Exercise instructions —
Each line with the string "camera" is to be copied from the records below.

Material provided —
• • • • • • •
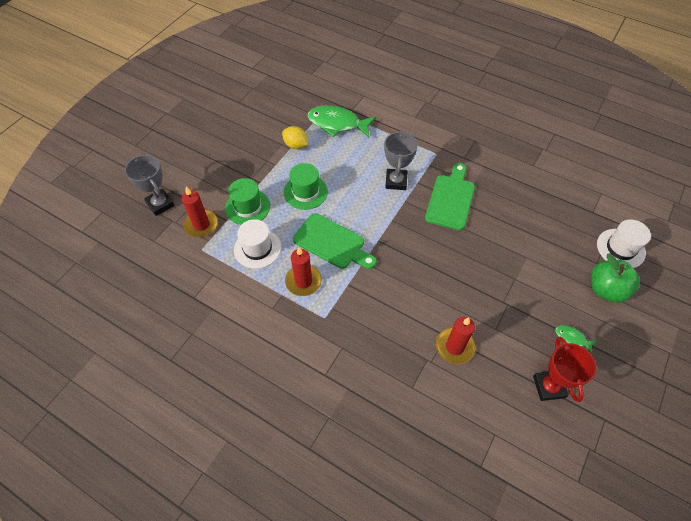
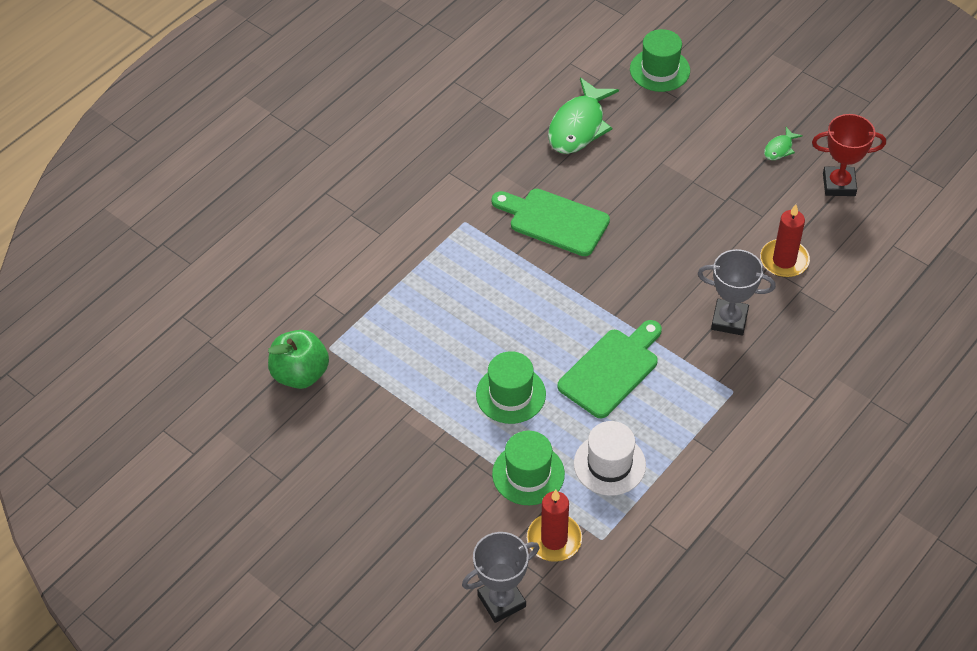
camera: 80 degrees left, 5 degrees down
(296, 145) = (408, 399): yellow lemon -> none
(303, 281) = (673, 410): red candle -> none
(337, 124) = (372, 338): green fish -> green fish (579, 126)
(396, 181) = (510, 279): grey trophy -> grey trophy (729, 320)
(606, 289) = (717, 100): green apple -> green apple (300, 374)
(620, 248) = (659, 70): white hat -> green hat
• • • • • • •
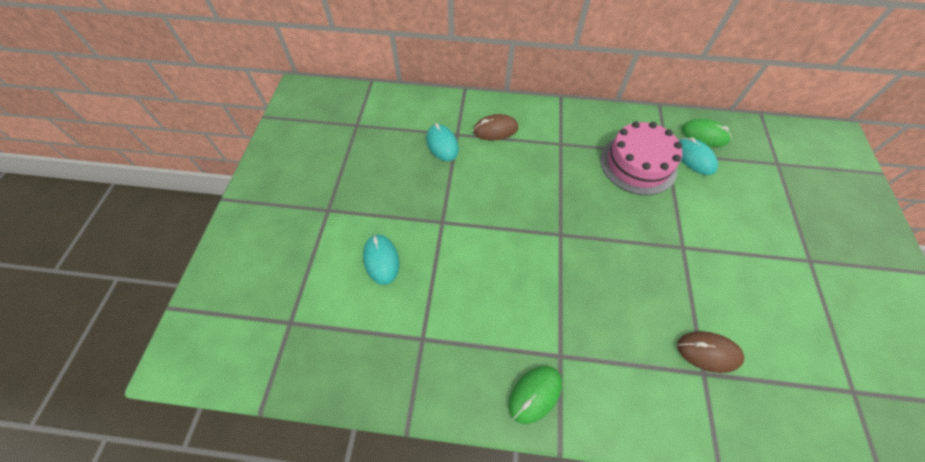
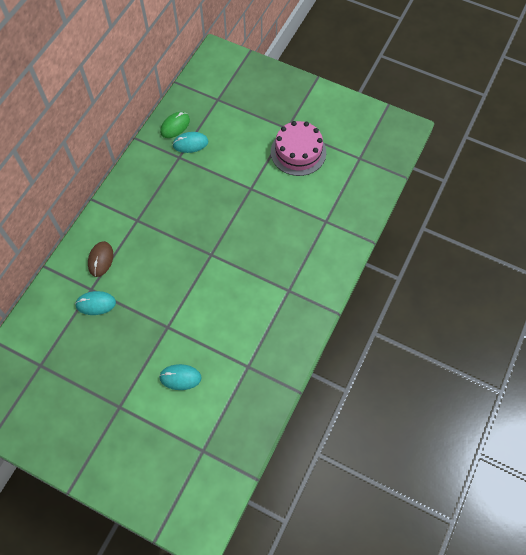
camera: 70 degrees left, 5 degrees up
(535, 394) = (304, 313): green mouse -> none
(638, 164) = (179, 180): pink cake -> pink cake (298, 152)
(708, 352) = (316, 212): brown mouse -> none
• • • • • • •
Result of the exercise —
camera: 80 degrees left, 5 degrees down
camera: 70 degrees left, 5 degrees up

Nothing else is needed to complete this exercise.